Multi-step shape edit data:

BEGIN

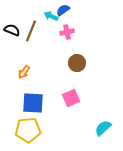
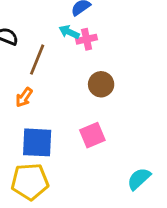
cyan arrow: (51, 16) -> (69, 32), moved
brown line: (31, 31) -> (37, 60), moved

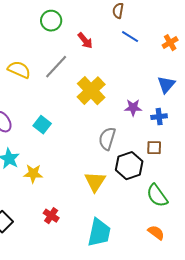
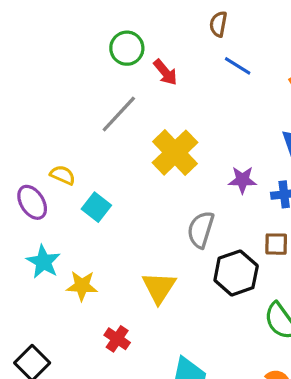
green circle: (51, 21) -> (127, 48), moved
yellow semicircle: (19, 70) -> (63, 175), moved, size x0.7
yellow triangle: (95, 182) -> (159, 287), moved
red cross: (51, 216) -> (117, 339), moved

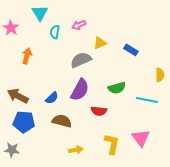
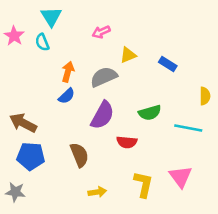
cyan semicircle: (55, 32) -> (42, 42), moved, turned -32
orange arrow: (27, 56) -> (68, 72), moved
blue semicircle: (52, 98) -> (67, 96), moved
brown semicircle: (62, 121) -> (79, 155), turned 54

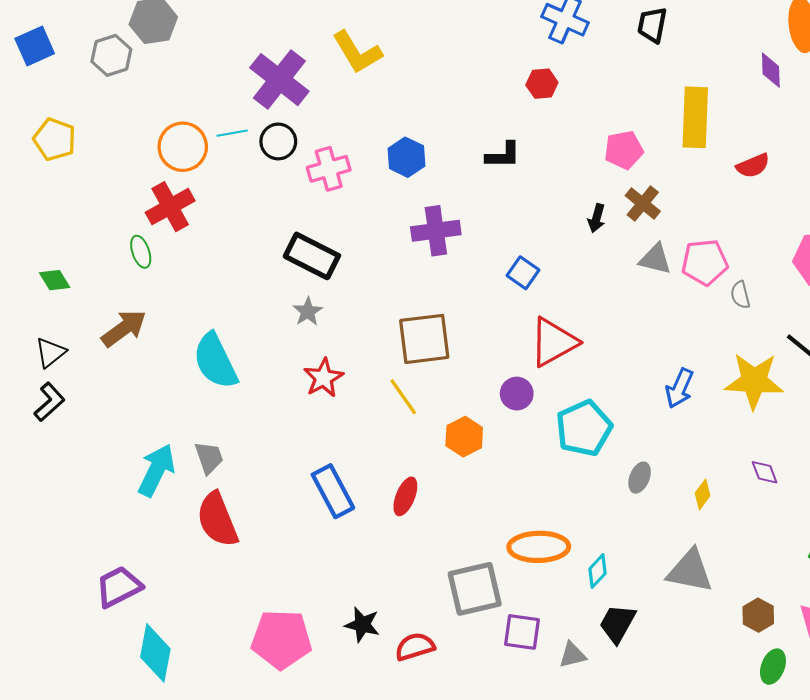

END
BEGIN

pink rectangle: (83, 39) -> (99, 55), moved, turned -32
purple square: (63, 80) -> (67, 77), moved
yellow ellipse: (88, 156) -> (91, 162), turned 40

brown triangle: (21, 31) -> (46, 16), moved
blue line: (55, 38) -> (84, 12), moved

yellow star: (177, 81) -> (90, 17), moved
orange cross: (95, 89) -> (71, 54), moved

END

Requirement - Take the lines above starting at the one containing "cyan arrow: (51, 16) -> (69, 32), moved" and ending at the one containing "brown semicircle: (62, 121)", and print them again exactly, without pictures.

Written solution -
cyan arrow: (51, 16) -> (69, 32), moved
brown line: (31, 31) -> (37, 60), moved

green circle: (51, 21) -> (127, 48), moved
yellow semicircle: (19, 70) -> (63, 175), moved, size x0.7
yellow triangle: (95, 182) -> (159, 287), moved
red cross: (51, 216) -> (117, 339), moved

cyan semicircle: (55, 32) -> (42, 42), moved, turned -32
orange arrow: (27, 56) -> (68, 72), moved
blue semicircle: (52, 98) -> (67, 96), moved
brown semicircle: (62, 121) -> (79, 155), turned 54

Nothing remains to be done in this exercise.